[GIVEN RECORDS]
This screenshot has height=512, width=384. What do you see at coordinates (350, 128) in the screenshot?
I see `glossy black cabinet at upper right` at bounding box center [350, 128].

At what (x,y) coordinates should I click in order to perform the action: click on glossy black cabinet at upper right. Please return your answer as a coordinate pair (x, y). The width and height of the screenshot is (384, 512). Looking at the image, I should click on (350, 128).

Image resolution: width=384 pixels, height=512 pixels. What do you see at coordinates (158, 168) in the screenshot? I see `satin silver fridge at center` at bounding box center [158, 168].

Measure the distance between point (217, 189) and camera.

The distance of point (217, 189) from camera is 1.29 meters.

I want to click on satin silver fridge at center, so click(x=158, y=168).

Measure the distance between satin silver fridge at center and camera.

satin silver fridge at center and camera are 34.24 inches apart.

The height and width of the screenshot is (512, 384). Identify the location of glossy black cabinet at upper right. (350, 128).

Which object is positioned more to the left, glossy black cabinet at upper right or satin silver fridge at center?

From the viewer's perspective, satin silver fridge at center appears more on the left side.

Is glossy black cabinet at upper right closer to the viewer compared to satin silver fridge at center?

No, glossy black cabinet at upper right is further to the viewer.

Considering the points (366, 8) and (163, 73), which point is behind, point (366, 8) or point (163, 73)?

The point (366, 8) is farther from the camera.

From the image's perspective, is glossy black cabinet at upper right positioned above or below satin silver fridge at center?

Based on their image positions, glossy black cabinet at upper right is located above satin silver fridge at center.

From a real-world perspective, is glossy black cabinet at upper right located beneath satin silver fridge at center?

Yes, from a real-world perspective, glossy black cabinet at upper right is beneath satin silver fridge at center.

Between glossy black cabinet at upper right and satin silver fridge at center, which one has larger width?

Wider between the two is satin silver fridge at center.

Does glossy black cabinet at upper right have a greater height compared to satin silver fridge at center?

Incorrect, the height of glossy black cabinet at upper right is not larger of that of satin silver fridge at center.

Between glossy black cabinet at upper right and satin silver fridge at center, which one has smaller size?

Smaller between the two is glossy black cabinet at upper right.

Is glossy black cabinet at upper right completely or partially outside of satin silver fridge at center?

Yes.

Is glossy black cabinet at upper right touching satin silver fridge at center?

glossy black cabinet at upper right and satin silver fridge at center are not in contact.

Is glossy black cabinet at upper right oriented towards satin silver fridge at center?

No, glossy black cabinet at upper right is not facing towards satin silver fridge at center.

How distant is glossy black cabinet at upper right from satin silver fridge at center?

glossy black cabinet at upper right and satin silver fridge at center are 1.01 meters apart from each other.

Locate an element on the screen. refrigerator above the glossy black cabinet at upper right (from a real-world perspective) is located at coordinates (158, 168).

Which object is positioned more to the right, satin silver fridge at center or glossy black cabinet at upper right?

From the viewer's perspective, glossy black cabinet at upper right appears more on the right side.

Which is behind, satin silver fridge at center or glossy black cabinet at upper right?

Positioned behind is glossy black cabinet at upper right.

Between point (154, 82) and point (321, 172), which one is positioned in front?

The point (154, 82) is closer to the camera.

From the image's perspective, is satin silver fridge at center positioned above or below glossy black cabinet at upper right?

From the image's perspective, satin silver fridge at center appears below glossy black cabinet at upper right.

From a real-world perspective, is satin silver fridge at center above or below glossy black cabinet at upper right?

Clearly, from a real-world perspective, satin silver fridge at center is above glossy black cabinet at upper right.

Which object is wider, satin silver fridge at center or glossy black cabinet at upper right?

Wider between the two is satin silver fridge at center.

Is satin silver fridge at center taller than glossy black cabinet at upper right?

[YOUR TASK] Reproduce the entries word for word, starting with the line that contains "The height and" and going on through the line that contains "Incorrect, the height", and include nothing else.

[RESULT FOR THIS TASK]
The height and width of the screenshot is (512, 384). Identify the location of glossy black cabinet at upper right. (350, 128).

Which object is positioned more to the left, glossy black cabinet at upper right or satin silver fridge at center?

From the viewer's perspective, satin silver fridge at center appears more on the left side.

Is glossy black cabinet at upper right closer to the viewer compared to satin silver fridge at center?

No, glossy black cabinet at upper right is further to the viewer.

Considering the points (366, 8) and (163, 73), which point is behind, point (366, 8) or point (163, 73)?

The point (366, 8) is farther from the camera.

From the image's perspective, is glossy black cabinet at upper right positioned above or below satin silver fridge at center?

Based on their image positions, glossy black cabinet at upper right is located above satin silver fridge at center.

From a real-world perspective, is glossy black cabinet at upper right located beneath satin silver fridge at center?

Yes, from a real-world perspective, glossy black cabinet at upper right is beneath satin silver fridge at center.

Between glossy black cabinet at upper right and satin silver fridge at center, which one has larger width?

Wider between the two is satin silver fridge at center.

Does glossy black cabinet at upper right have a greater height compared to satin silver fridge at center?

Incorrect, the height of glossy black cabinet at upper right is not larger of that of satin silver fridge at center.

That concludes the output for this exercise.